Provided records.
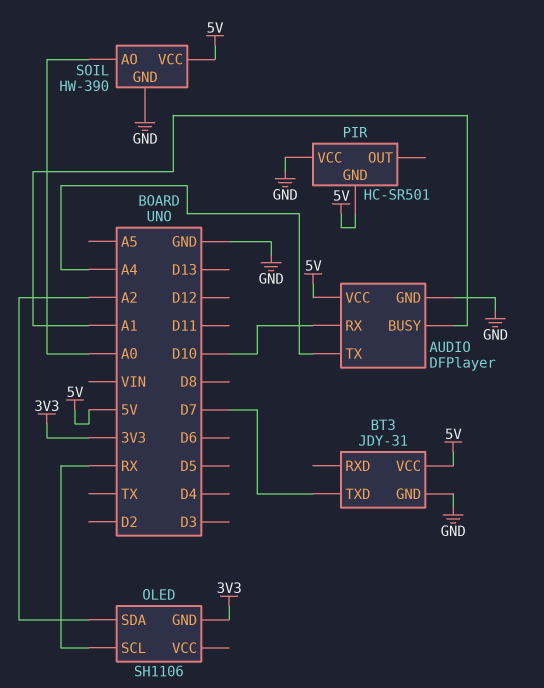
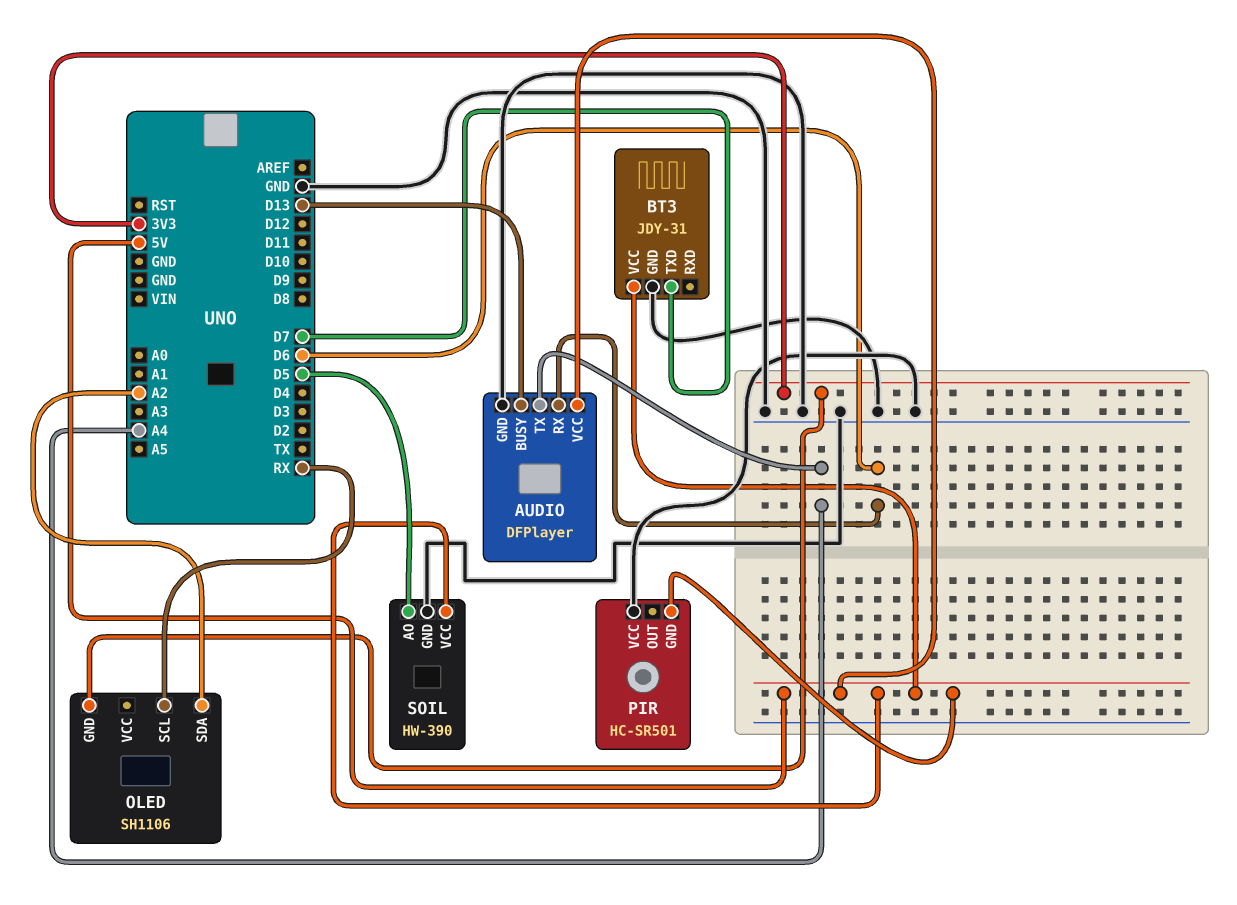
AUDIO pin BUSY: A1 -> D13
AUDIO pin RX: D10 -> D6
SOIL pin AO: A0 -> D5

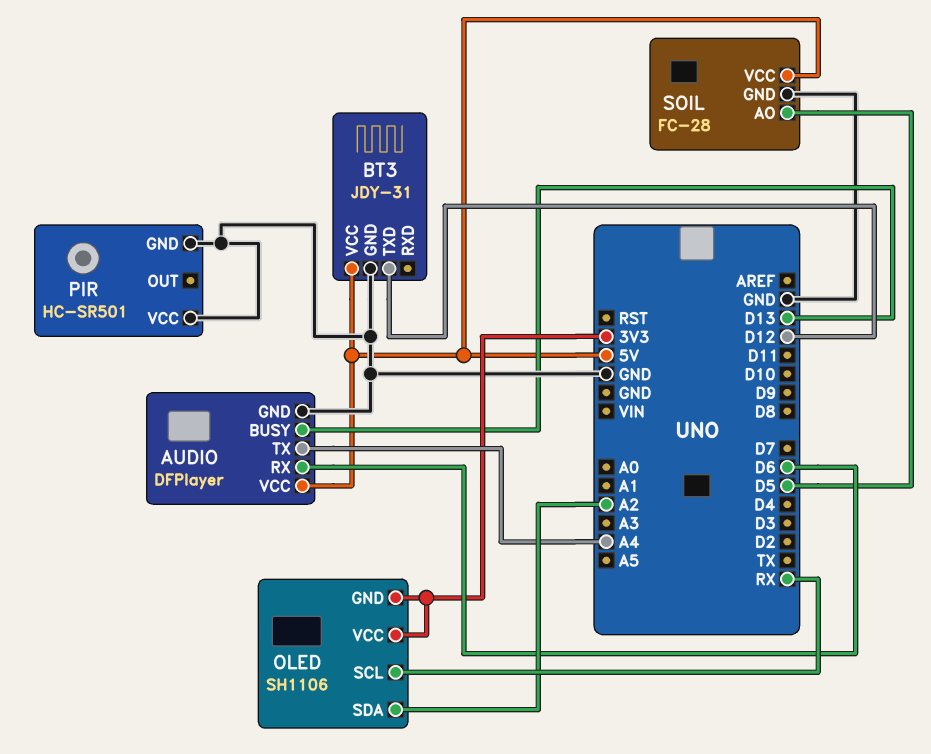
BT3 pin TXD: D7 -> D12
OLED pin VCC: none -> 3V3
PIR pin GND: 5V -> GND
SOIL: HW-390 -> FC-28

Work request.
Word for word, give the listing above again, but drop any pictures.

Answer space.
AUDIO pin BUSY: A1 -> D13
AUDIO pin RX: D10 -> D6
SOIL pin AO: A0 -> D5

BT3 pin TXD: D7 -> D12
OLED pin VCC: none -> 3V3
PIR pin GND: 5V -> GND
SOIL: HW-390 -> FC-28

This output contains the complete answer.